(TASK ITEM)
What you return should be the lines from the first line of the records below through the line holding "none -> lime brick B3 level 1", unchanged.

(SOURCE DATA)
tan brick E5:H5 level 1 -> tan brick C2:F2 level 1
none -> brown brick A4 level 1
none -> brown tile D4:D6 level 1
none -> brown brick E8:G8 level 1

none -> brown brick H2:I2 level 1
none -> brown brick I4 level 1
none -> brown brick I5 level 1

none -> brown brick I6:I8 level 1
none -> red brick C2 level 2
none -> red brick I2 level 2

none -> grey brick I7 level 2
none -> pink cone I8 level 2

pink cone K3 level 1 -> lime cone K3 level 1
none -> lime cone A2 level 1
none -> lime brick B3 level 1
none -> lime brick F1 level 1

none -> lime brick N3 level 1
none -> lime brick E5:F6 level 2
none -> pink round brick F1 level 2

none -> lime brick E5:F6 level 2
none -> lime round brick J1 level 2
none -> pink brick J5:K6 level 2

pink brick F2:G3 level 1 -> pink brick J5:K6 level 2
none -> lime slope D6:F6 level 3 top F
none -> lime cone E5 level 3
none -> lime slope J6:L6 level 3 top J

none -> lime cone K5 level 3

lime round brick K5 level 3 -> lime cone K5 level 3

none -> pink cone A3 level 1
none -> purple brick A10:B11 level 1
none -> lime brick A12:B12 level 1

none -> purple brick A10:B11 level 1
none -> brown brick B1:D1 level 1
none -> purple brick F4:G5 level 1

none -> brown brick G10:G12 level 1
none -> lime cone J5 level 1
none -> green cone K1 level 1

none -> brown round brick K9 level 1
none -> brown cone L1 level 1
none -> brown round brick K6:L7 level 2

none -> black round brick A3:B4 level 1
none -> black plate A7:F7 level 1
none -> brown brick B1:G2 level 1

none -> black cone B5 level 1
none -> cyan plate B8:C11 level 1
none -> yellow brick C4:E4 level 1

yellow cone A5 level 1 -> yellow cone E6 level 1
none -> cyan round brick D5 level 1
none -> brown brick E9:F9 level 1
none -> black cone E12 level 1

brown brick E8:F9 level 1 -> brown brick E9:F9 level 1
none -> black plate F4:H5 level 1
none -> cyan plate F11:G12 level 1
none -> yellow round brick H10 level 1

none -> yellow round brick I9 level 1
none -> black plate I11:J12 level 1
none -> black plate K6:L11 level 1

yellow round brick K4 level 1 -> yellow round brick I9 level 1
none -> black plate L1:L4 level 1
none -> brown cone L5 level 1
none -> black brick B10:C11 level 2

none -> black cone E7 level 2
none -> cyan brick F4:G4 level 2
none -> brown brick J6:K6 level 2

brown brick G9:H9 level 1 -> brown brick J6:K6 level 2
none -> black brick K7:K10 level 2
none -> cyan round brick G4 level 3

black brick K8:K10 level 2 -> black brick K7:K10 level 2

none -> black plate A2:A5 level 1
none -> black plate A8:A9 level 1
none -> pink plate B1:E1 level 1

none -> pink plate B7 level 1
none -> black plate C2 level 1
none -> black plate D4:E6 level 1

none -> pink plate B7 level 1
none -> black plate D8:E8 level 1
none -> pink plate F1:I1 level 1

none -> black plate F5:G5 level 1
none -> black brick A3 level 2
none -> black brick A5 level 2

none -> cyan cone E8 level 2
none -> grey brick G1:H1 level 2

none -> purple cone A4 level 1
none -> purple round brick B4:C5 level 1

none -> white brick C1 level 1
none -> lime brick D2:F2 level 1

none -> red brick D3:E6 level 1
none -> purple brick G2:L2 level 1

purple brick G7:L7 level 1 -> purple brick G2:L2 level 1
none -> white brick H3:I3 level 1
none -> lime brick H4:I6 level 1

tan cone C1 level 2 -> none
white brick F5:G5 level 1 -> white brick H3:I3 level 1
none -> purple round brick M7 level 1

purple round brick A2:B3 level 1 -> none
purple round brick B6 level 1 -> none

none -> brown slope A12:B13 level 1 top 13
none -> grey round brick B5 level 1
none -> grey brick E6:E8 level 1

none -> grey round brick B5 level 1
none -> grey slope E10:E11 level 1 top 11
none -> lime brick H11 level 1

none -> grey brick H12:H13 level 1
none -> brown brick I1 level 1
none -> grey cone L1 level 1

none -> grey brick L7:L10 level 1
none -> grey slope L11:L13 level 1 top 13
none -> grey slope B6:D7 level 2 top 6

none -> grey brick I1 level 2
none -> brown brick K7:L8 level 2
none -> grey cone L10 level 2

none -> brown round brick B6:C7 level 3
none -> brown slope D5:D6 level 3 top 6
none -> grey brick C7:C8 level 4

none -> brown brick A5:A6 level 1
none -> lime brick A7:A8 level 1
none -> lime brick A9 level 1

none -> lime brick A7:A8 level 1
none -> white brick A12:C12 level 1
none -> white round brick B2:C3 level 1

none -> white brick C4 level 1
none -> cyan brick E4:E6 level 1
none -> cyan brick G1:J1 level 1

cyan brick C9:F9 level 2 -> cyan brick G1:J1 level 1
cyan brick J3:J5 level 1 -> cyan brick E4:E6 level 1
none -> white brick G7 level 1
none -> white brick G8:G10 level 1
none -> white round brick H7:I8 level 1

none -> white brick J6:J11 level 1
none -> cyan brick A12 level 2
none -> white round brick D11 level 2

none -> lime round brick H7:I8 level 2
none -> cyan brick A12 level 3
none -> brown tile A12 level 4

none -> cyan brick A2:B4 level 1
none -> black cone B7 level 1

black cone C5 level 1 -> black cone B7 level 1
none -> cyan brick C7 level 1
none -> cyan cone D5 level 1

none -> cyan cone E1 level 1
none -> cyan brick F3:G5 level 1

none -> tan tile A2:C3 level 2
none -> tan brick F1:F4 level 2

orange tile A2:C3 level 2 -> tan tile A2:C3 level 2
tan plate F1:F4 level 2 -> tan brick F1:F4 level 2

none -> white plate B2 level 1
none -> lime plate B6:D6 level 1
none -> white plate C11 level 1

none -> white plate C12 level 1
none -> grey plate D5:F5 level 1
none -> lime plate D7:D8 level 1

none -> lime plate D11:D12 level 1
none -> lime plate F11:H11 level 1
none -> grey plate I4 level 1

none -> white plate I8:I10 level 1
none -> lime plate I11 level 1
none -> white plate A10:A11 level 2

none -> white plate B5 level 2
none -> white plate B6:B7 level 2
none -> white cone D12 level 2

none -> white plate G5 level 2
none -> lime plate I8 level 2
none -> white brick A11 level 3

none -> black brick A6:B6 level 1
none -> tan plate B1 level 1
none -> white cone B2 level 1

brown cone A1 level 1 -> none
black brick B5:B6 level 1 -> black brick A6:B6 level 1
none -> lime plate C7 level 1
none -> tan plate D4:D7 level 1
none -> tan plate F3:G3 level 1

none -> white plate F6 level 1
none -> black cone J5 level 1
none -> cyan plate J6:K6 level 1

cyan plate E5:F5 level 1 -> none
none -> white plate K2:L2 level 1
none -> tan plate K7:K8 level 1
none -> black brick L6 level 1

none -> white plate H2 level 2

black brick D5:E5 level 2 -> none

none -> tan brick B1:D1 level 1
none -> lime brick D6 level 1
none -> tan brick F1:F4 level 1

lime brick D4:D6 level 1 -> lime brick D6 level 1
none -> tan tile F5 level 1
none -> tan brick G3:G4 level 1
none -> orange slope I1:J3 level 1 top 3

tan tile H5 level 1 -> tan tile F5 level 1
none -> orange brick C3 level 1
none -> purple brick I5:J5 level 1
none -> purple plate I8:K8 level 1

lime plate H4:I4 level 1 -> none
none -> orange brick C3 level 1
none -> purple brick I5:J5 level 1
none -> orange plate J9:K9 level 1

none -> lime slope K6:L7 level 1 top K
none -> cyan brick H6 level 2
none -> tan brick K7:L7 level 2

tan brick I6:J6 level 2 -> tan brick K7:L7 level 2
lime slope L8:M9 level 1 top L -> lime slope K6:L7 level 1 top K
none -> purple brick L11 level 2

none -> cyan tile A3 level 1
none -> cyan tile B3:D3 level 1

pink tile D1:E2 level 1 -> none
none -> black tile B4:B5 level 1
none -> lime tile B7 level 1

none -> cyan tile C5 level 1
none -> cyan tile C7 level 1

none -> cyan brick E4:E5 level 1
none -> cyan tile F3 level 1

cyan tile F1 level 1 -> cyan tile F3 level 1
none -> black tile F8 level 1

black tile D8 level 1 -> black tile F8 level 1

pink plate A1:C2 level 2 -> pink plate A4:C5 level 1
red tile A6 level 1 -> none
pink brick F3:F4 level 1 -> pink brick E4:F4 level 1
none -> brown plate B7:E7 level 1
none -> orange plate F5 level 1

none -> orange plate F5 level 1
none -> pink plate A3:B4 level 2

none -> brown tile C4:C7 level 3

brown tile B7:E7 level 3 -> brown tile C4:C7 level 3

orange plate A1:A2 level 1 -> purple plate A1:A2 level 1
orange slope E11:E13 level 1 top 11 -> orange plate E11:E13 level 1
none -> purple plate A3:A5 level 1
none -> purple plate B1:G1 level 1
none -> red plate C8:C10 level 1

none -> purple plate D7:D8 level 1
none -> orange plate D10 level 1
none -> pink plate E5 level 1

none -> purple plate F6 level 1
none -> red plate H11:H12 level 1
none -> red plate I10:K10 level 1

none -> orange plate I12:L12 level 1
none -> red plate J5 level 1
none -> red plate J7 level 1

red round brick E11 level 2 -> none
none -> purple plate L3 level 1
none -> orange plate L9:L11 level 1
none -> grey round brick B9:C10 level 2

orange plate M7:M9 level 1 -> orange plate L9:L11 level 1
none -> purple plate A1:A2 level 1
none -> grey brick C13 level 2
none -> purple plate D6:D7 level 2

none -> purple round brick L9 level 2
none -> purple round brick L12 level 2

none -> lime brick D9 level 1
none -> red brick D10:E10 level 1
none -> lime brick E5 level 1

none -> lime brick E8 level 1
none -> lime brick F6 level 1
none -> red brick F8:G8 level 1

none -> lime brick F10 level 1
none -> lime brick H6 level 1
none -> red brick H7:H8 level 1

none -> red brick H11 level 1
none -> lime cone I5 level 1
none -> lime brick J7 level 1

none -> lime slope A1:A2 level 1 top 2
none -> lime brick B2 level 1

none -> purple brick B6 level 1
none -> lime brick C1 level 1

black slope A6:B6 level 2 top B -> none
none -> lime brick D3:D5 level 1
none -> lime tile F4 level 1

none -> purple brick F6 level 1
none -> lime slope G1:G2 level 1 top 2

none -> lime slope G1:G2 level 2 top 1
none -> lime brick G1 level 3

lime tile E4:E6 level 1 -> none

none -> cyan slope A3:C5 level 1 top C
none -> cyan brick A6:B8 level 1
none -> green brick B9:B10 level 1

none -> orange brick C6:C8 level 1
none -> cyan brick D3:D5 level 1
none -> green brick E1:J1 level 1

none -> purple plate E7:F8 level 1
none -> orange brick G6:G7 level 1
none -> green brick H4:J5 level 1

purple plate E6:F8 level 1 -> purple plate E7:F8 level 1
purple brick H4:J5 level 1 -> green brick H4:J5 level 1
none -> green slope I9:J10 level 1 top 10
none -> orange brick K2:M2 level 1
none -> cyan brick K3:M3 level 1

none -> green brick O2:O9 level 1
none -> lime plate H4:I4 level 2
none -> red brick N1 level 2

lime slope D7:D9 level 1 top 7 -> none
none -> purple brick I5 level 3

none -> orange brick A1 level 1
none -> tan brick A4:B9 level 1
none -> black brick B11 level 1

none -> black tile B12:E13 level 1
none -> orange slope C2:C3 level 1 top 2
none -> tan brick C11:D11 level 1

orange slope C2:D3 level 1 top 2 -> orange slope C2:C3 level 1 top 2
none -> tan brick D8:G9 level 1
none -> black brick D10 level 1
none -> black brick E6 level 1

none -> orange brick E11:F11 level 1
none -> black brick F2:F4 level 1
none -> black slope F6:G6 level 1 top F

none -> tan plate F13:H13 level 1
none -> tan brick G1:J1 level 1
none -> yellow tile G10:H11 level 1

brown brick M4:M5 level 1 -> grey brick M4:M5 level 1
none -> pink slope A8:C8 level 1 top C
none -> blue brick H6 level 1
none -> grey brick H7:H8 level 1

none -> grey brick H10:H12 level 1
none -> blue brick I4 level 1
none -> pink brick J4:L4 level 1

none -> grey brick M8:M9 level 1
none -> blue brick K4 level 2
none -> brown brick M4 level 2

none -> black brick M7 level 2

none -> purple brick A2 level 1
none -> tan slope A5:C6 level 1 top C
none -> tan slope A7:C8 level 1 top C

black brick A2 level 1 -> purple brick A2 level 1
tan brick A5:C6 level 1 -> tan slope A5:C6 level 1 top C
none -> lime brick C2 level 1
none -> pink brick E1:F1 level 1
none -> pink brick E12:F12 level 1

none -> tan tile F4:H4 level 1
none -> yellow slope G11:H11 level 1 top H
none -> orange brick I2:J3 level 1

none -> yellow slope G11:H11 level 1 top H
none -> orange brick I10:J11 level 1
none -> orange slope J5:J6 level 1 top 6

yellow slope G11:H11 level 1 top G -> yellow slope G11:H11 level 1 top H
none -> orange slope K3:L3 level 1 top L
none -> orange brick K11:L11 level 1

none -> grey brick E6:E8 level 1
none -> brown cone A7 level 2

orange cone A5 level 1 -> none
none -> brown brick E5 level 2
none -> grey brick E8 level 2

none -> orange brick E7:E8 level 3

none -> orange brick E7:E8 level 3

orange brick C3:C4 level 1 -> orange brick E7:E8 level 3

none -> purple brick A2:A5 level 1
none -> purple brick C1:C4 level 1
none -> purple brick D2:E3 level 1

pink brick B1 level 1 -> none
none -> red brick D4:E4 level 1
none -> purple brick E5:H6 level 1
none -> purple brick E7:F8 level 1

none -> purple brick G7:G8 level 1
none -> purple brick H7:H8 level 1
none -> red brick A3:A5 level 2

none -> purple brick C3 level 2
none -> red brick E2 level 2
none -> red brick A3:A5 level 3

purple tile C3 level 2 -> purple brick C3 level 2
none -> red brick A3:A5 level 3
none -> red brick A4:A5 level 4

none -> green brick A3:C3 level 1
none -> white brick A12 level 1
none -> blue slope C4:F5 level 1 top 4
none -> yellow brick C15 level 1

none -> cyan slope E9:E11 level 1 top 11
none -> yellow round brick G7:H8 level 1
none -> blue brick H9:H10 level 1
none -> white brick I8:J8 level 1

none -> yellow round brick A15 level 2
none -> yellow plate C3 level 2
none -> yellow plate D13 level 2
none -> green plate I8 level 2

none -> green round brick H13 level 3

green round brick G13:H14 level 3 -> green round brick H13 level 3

(YOUR RESPONSE)
tan brick E5:H5 level 1 -> tan brick C2:F2 level 1
none -> brown brick A4 level 1
none -> brown tile D4:D6 level 1
none -> brown brick E8:G8 level 1

none -> brown brick H2:I2 level 1
none -> brown brick I4 level 1
none -> brown brick I5 level 1

none -> brown brick I6:I8 level 1
none -> red brick C2 level 2
none -> red brick I2 level 2

none -> grey brick I7 level 2
none -> pink cone I8 level 2

pink cone K3 level 1 -> lime cone K3 level 1
none -> lime cone A2 level 1
none -> lime brick B3 level 1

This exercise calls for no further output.